◆ DATASET RECORDS
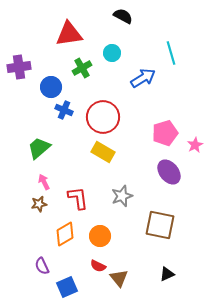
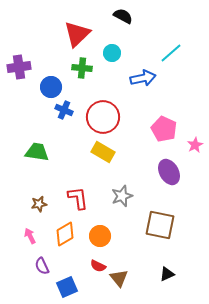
red triangle: moved 8 px right; rotated 36 degrees counterclockwise
cyan line: rotated 65 degrees clockwise
green cross: rotated 36 degrees clockwise
blue arrow: rotated 20 degrees clockwise
pink pentagon: moved 1 px left, 4 px up; rotated 30 degrees counterclockwise
green trapezoid: moved 2 px left, 4 px down; rotated 50 degrees clockwise
purple ellipse: rotated 10 degrees clockwise
pink arrow: moved 14 px left, 54 px down
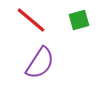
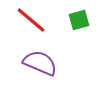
purple semicircle: rotated 100 degrees counterclockwise
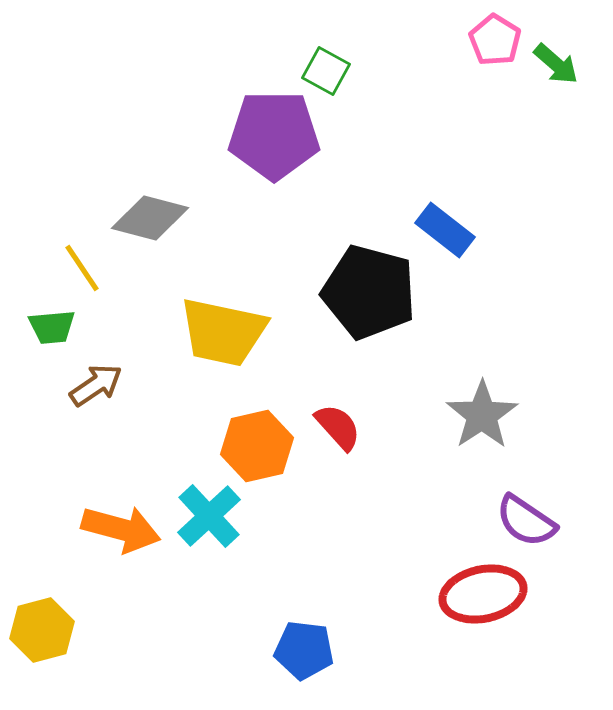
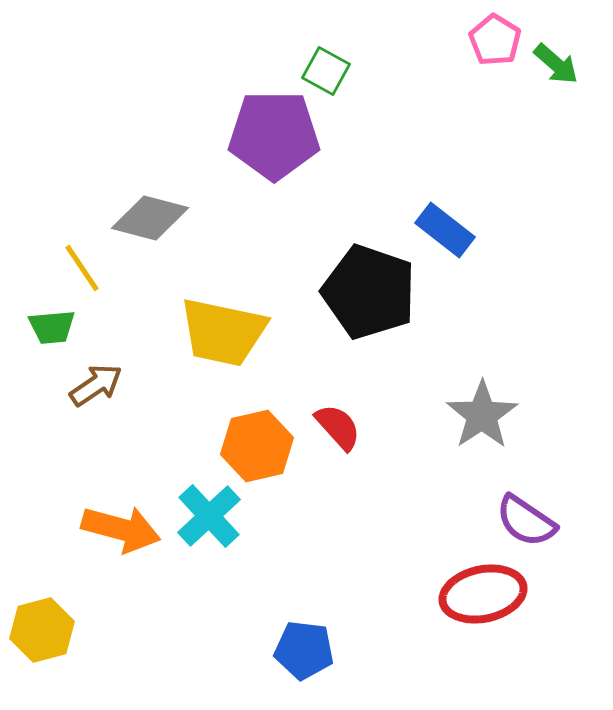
black pentagon: rotated 4 degrees clockwise
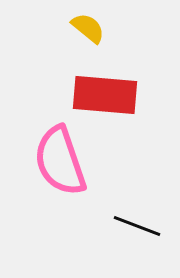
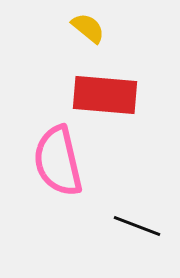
pink semicircle: moved 2 px left; rotated 6 degrees clockwise
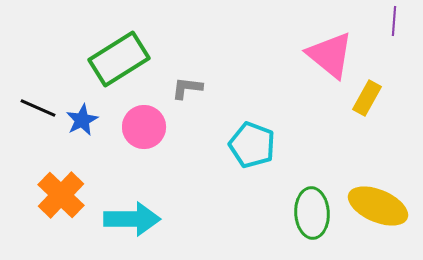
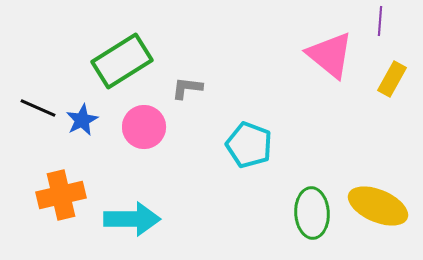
purple line: moved 14 px left
green rectangle: moved 3 px right, 2 px down
yellow rectangle: moved 25 px right, 19 px up
cyan pentagon: moved 3 px left
orange cross: rotated 33 degrees clockwise
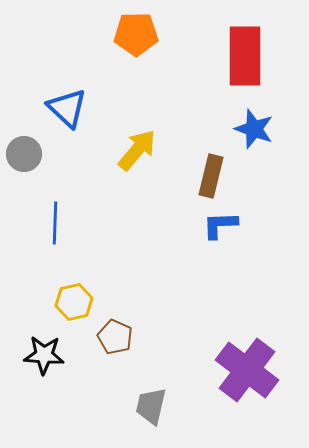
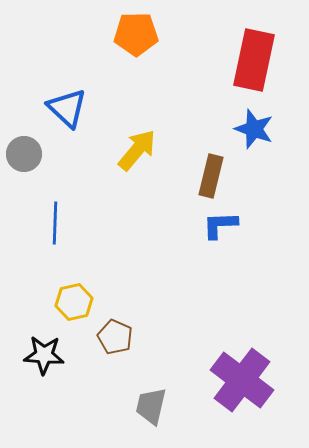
red rectangle: moved 9 px right, 4 px down; rotated 12 degrees clockwise
purple cross: moved 5 px left, 10 px down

◆ TRY IT
Go through the data and count every line where the word "rectangle" appears. Give only that count.

◆ REPLY
3